- [RAW DATA]
● ● ●

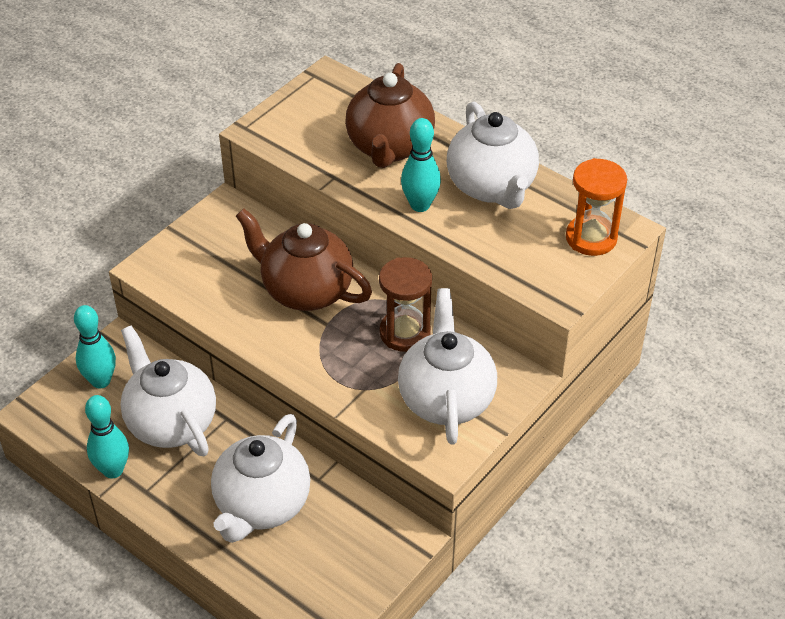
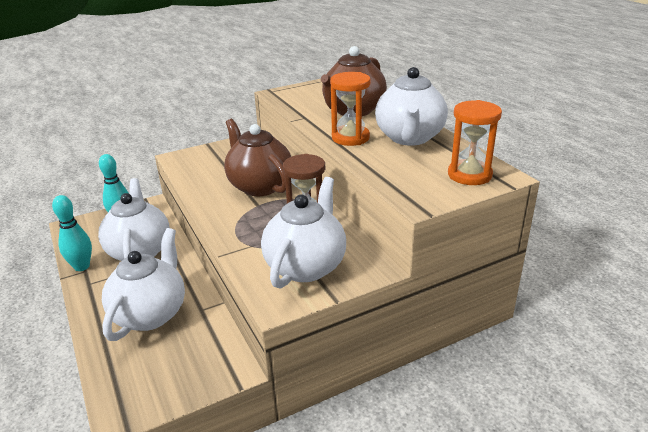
camera: 25 degrees right, 15 degrees down
(262, 505) = (150, 314): white teapot -> white teapot turned 150 degrees clockwise
(420, 205) = (350, 138): turquoise bowling pin -> orange hourglass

● ● ●

- [WORK TO BE COMPLETED]
Where a picture appears, omit it, and otherwise retype the material exactly.

- [SOLUTION TO THIS PROBLEM]
camera: 25 degrees right, 15 degrees down
(262, 505) = (150, 314): white teapot -> white teapot turned 150 degrees clockwise
(420, 205) = (350, 138): turquoise bowling pin -> orange hourglass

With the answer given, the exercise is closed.